**Exercise:** Return, exactly and with nothing added, the line with "LINE3 pin DO: RX -> D13" together with all lines after it through the end of the data below. No pictures belong in the copy.

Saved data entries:

++++++++++

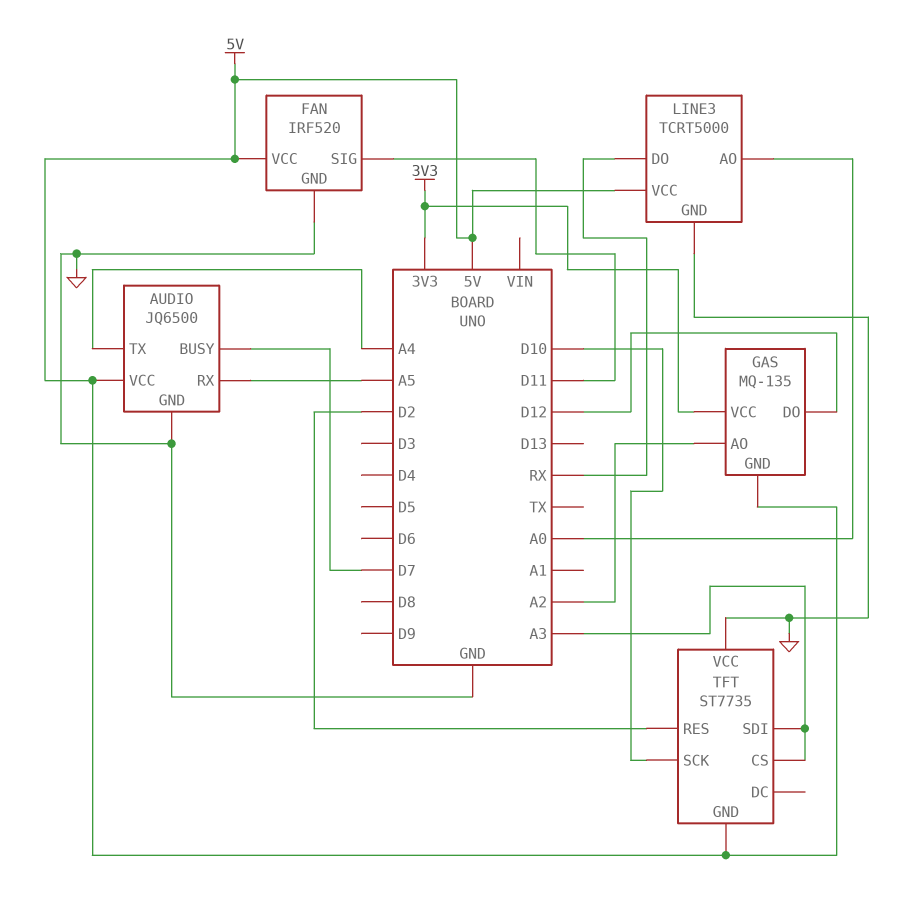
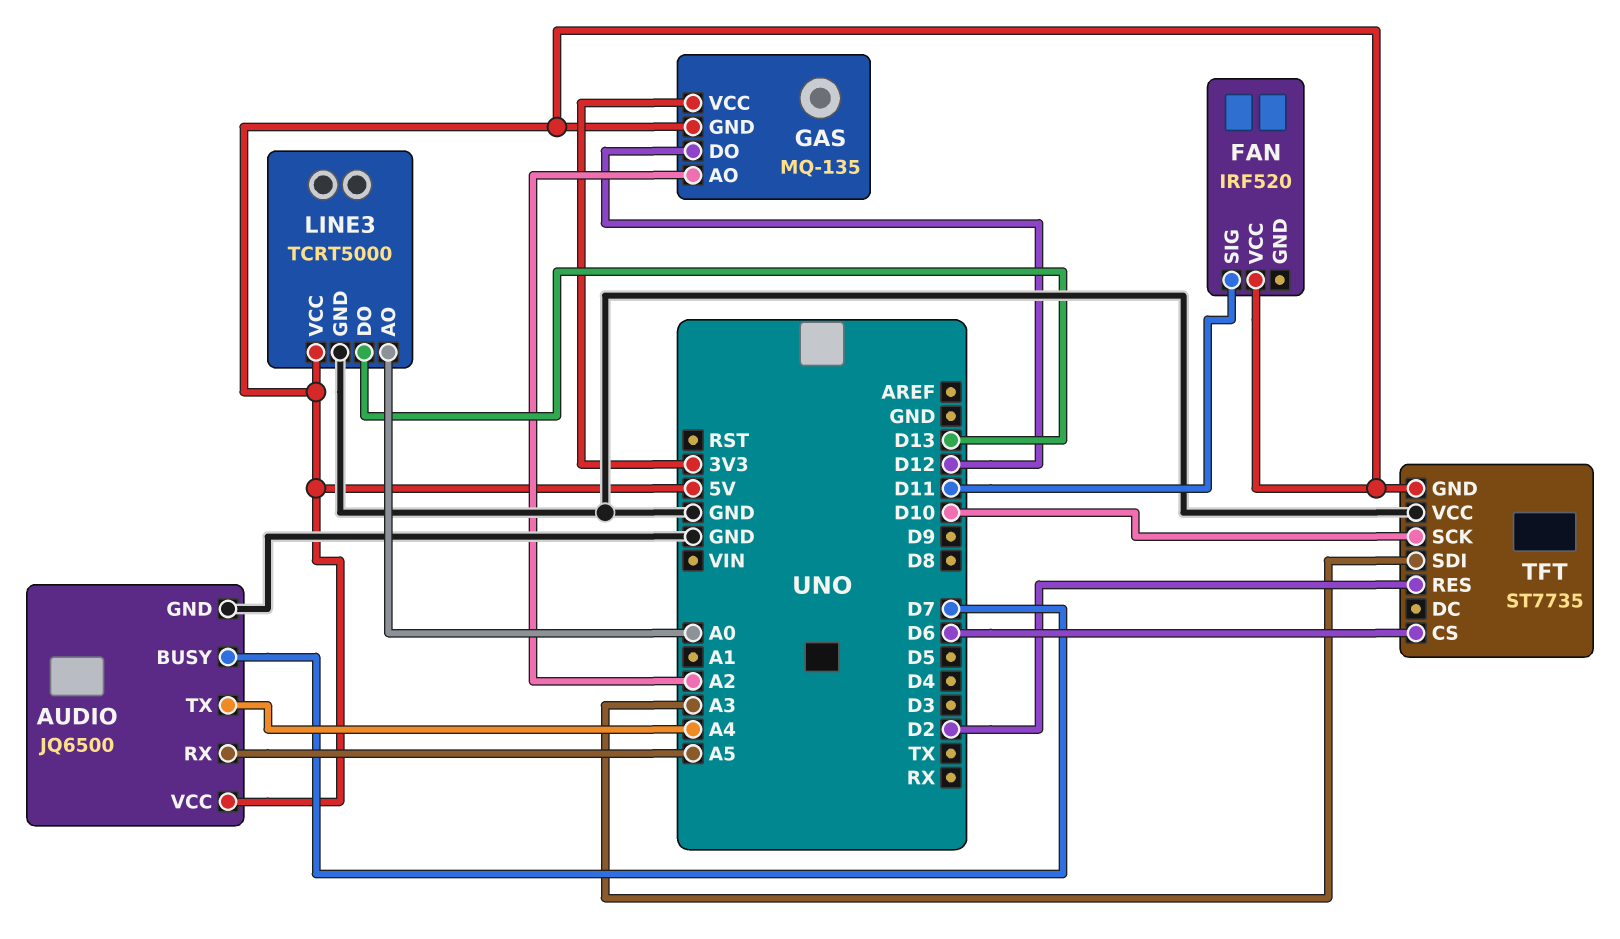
FAN pin GND: GND -> none
LINE3 pin DO: RX -> D13
TFT pin CS: A3 -> D6

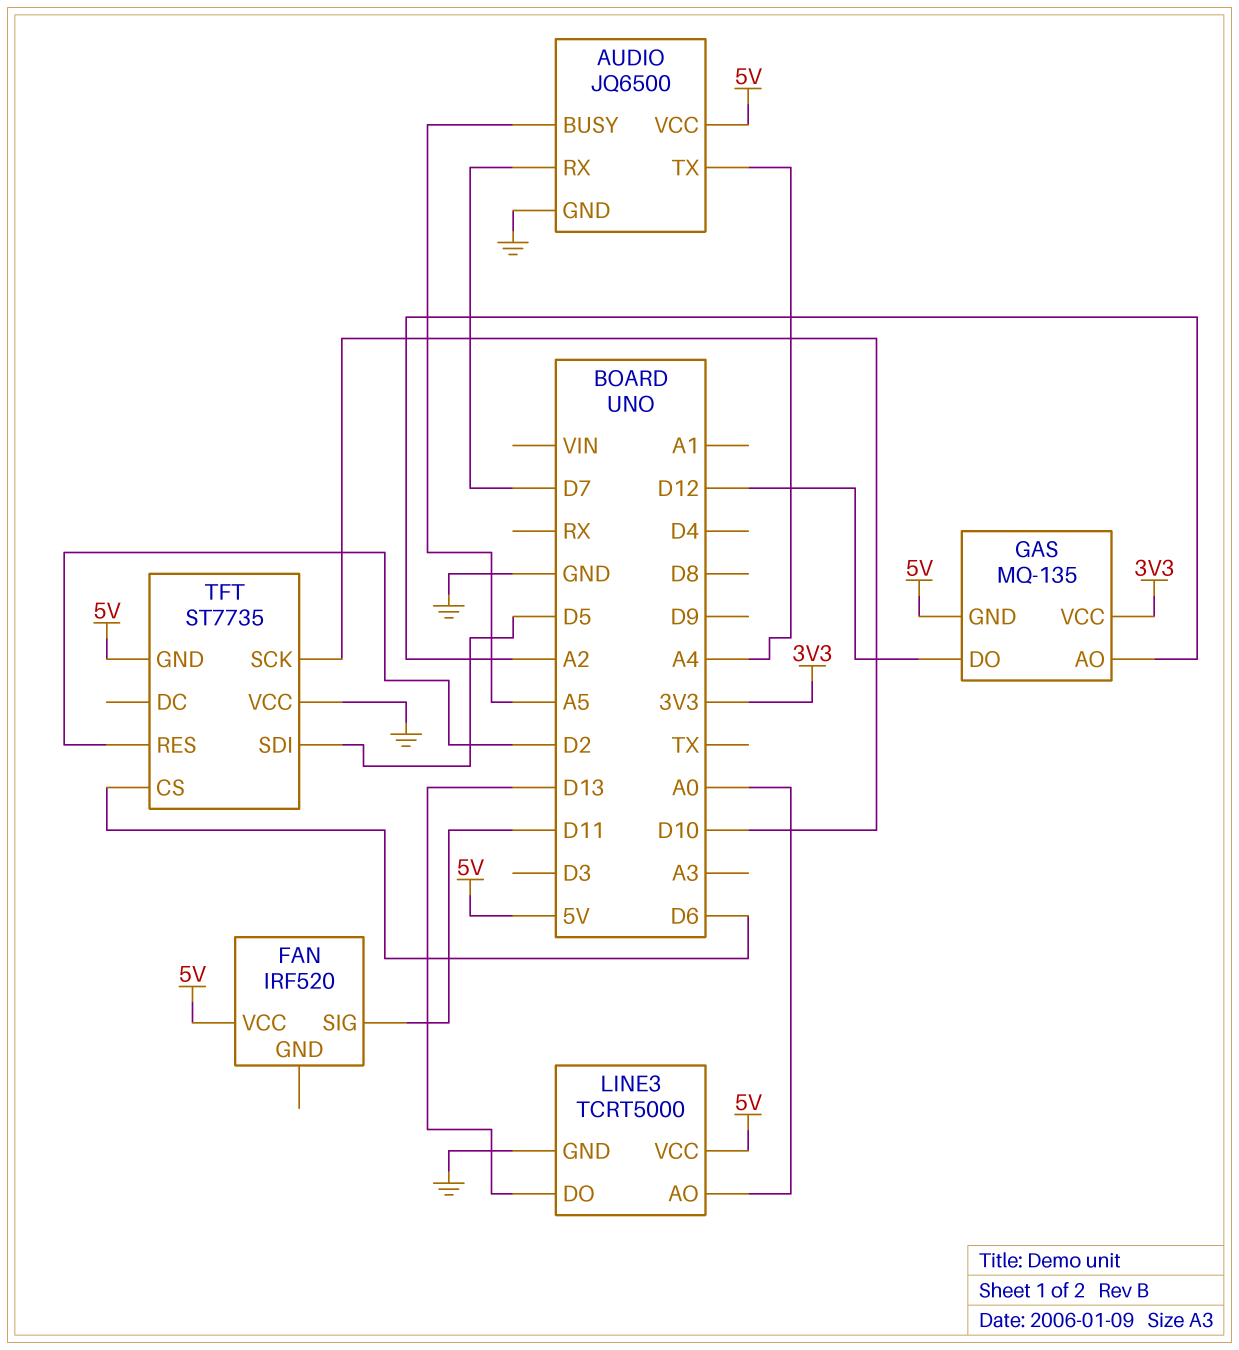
AUDIO pin BUSY: D7 -> A5
AUDIO pin RX: A5 -> D7
TFT pin SDI: A3 -> D5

++++++++++

**Answer box:**
LINE3 pin DO: RX -> D13
TFT pin CS: A3 -> D6

AUDIO pin BUSY: D7 -> A5
AUDIO pin RX: A5 -> D7
TFT pin SDI: A3 -> D5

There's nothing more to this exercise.